▶ YOUR INSTRUCTIONS: Swap "white cotton jacket" for "gray wool jacket" in the lines starting at the one that has "Which is more" and ending after the one that has "Does black metal lamp post at center have". Leave everything else unchanged, and give back only those lines.

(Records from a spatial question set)
==================================================

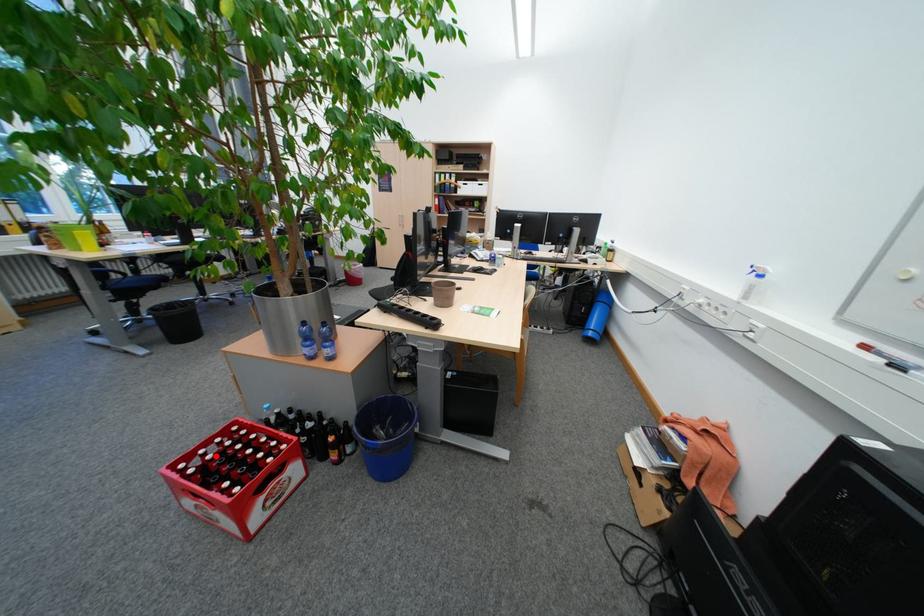
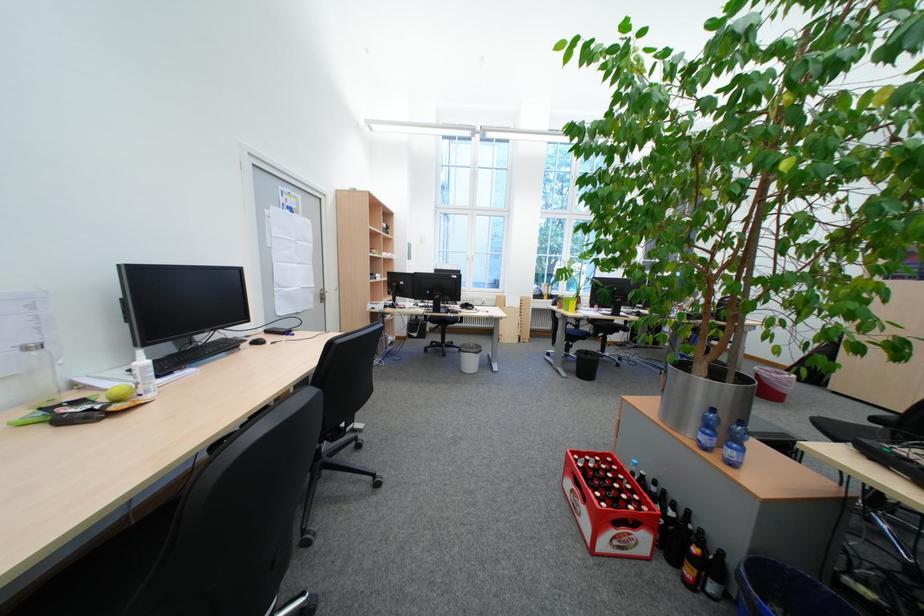
In the second image, find the point that corresponds to the highlighted location in the first image.

(599, 462)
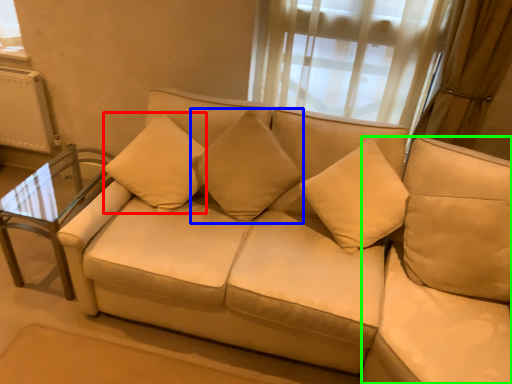
Question: Which is farther away from pillow (highlighted by a red box)? pillow (highlighted by a blue box) or beige (highlighted by a green box)?

Choices:
 (A) pillow
 (B) beige

Answer: (B)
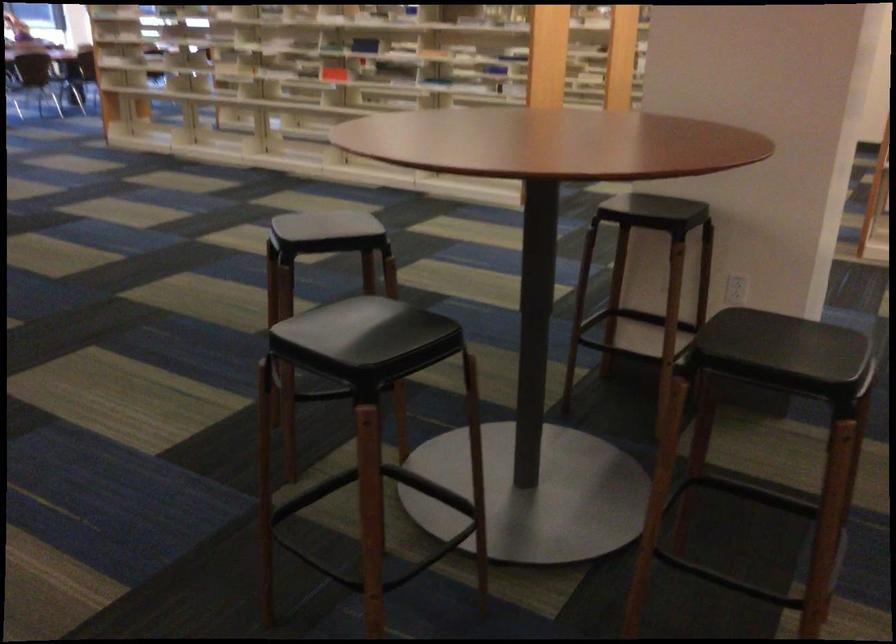
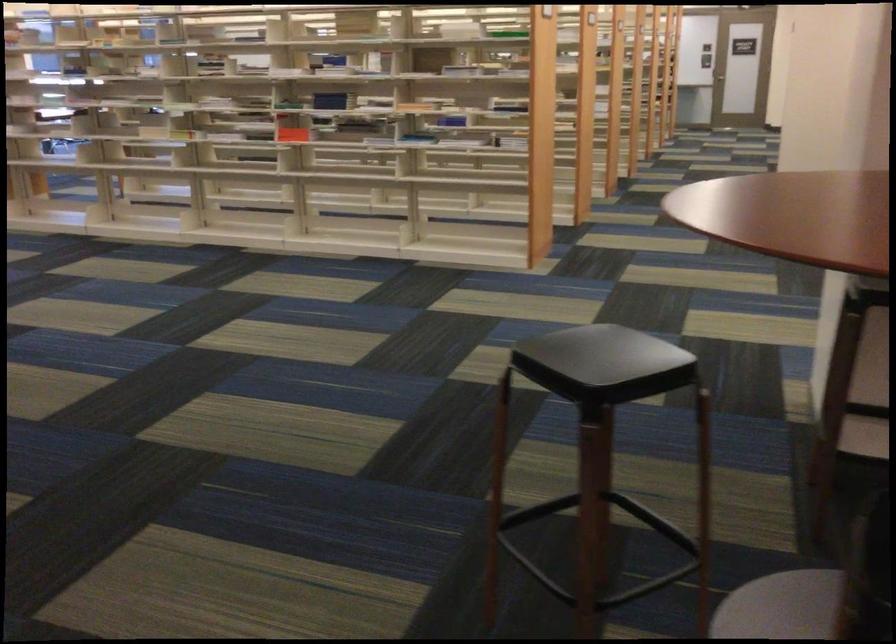
In the scene shown: In a continuous first-person perspective shot, in which direction is the camera moving?

The movement direction of the cameraman is left, forward.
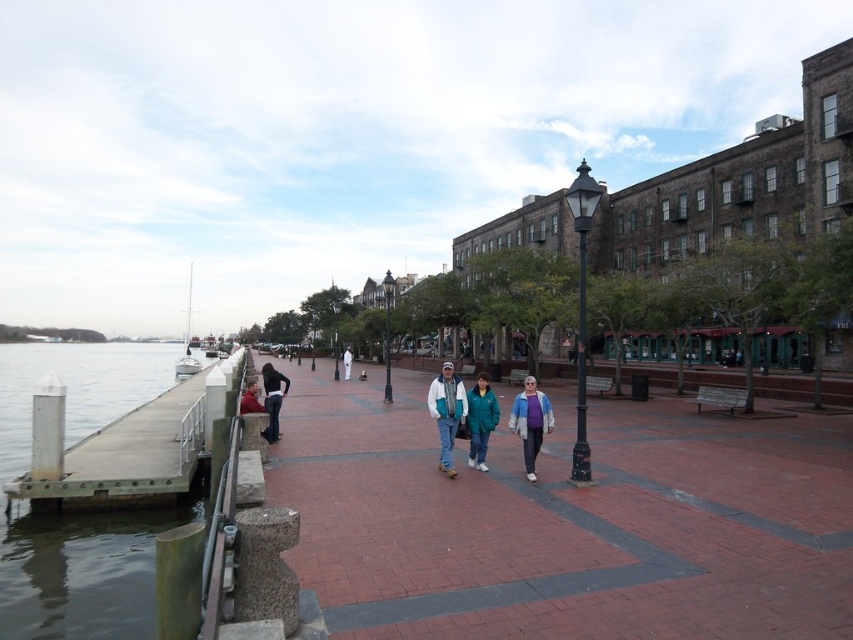
What do you see at coordinates (582, 308) in the screenshot? I see `black metal lamp post at center-right` at bounding box center [582, 308].

Which is more to the left, black metal lamp post at center-right or blue denim jacket at center?

blue denim jacket at center is more to the left.

Describe the element at coordinates (582, 308) in the screenshot. This screenshot has height=640, width=853. I see `black metal lamp post at center-right` at that location.

Find the location of a particular element. This screenshot has width=853, height=640. black metal lamp post at center-right is located at coordinates (582, 308).

Does black metal lamp post at center lie in front of white cotton jacket at center?

No, it is behind white cotton jacket at center.

Does black metal lamp post at center have a lesser width compared to white cotton jacket at center?

No, black metal lamp post at center is not thinner than white cotton jacket at center.

Where is `black metal lamp post at center`? black metal lamp post at center is located at coordinates (335, 337).

Locate an element on the screen. black metal lamp post at center is located at coordinates (335, 337).

Measure the distance between point (396, 428) and camera.

The distance of point (396, 428) from camera is 17.12 meters.

Who is positioned more to the right, brick pavement at center or blue denim jacket at center?

Positioned to the right is brick pavement at center.

Locate an element on the screen. The height and width of the screenshot is (640, 853). brick pavement at center is located at coordinates (566, 522).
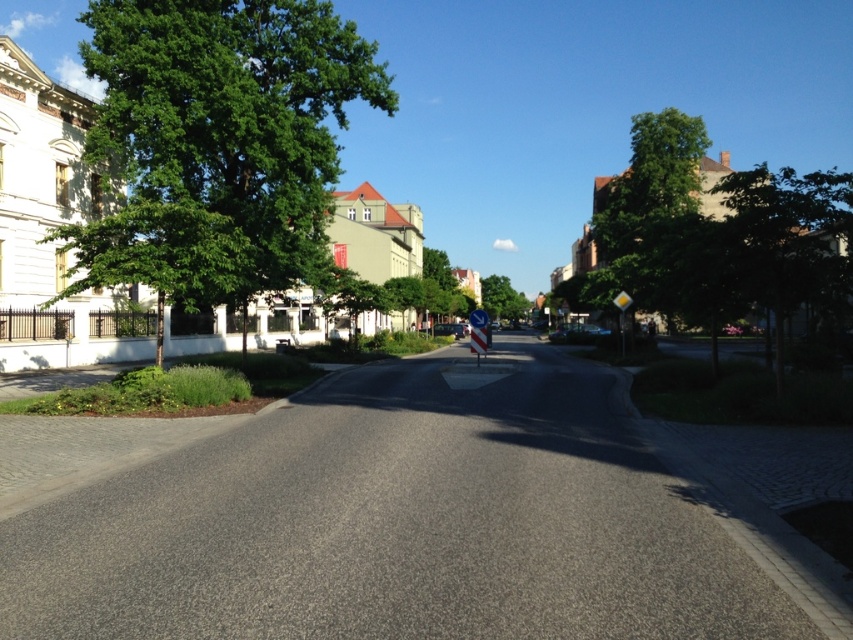
You are a city planner assessing the urban greenery. You notice the green leafy tree at left and the green leafy tree at center. Which tree is taller?

The green leafy tree at center is taller than the green leafy tree at left.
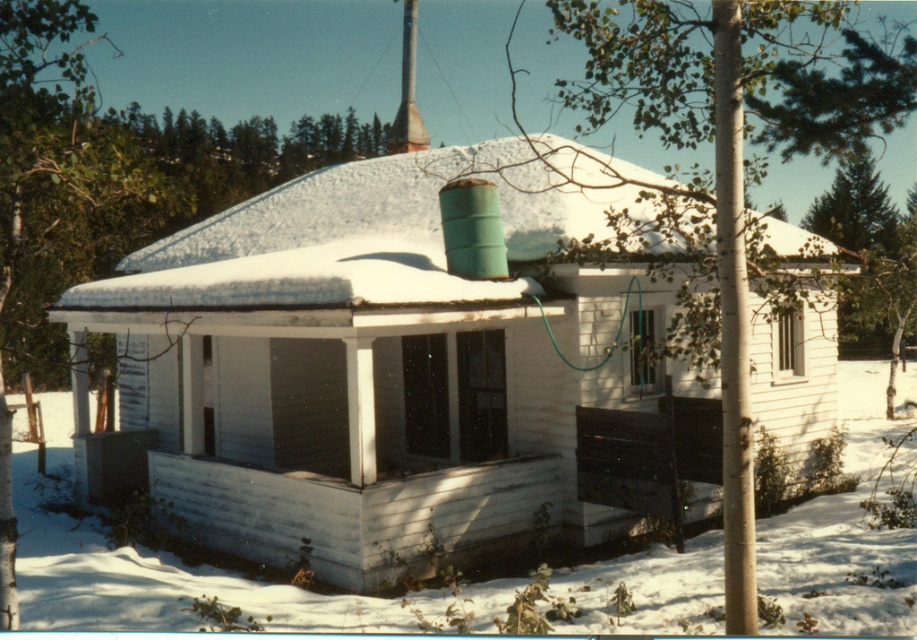
In the scene shown: Which of these two, green leafy tree at upper left or white shingles at upper center, stands taller?

green leafy tree at upper left

Who is more distant from viewer, (17, 35) or (661, 241)?

The point (661, 241) is more distant.

Identify the location of green leafy tree at upper left. (113, 172).

Is green leafy tree at center wider than green leafy tree at upper left?

No, green leafy tree at center is not wider than green leafy tree at upper left.

Is point (880, 120) behind point (0, 180)?

Yes, it is behind point (0, 180).

Is point (832, 132) behind point (244, 188)?

No, (832, 132) is closer to viewer.

What are the coordinates of `green leafy tree at center` in the screenshot? It's located at (737, 147).

Is white painted wood cabin at center shorter than green leafy tree at center?

Yes.

Is point (444, 394) positioned in front of point (704, 28)?

Yes, it is.

Is point (660, 380) farther from viewer compared to point (636, 77)?

No, (660, 380) is in front of (636, 77).

Find the location of a particular element. white painted wood cabin at center is located at coordinates (380, 364).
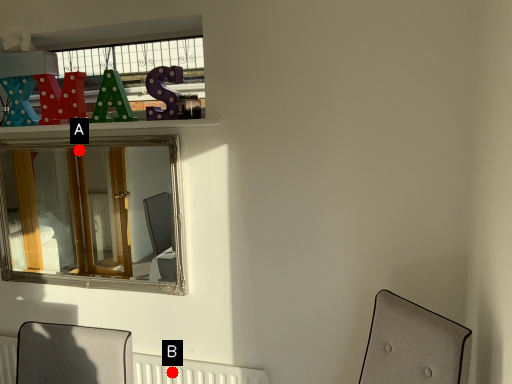
Question: Two points are circled on the image, labeled by A and B beside each circle. Which point is farther to the camera?

Choices:
 (A) A is further
 (B) B is further

Answer: (A)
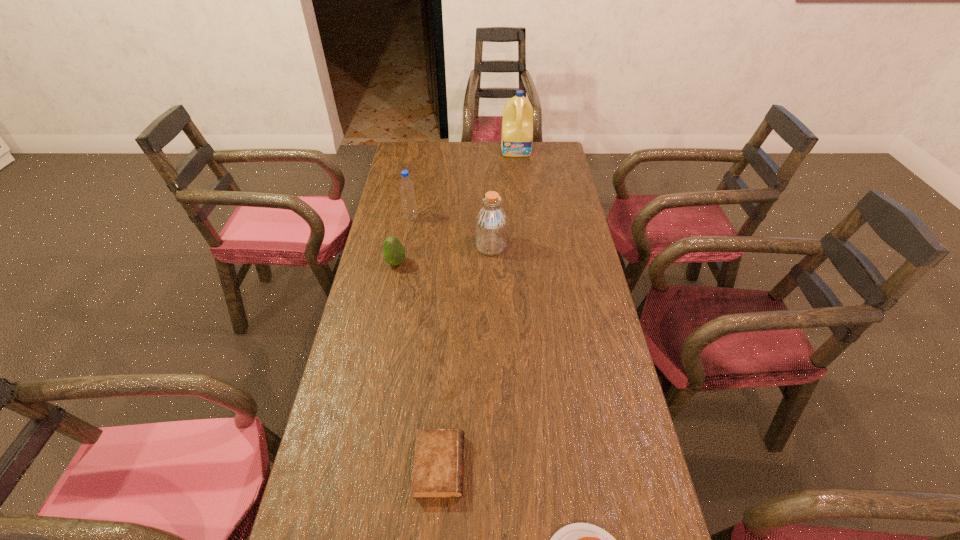
Identify which object is the second closest to the third object from right to left. Please provide its 2D coordinates. Your answer should be formatted as a tuple, i.e. [(x, y)], where the tuple contains the x and y coordinates of a point satisfying the conditions above.

[(406, 186)]

Locate an element on the screen. This screenshot has width=960, height=540. the closest object to the third shortest object is located at coordinates (406, 186).

The width and height of the screenshot is (960, 540). What are the coordinates of `free location that satisfies the following two spatial constraints: 1. on the label of the detergent; 2. on the spine side of the second nearest object` in the screenshot? It's located at (554, 466).

Where is `vacant area that satisfies the following two spatial constraints: 1. on the label of the detergent; 2. on the spine side of the diary`? Image resolution: width=960 pixels, height=540 pixels. vacant area that satisfies the following two spatial constraints: 1. on the label of the detergent; 2. on the spine side of the diary is located at coordinates (554, 466).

==================================================

▶ SOLUTION:
Which is more to the left, black metal lamp post at center-right or blue denim jacket at center?

blue denim jacket at center is more to the left.

Describe the element at coordinates (582, 308) in the screenshot. This screenshot has height=640, width=853. I see `black metal lamp post at center-right` at that location.

Find the location of a particular element. This screenshot has width=853, height=640. black metal lamp post at center-right is located at coordinates (582, 308).

Does black metal lamp post at center lie in front of gray wool jacket at center?

No, it is behind gray wool jacket at center.

Does black metal lamp post at center have a lesser width compared to gray wool jacket at center?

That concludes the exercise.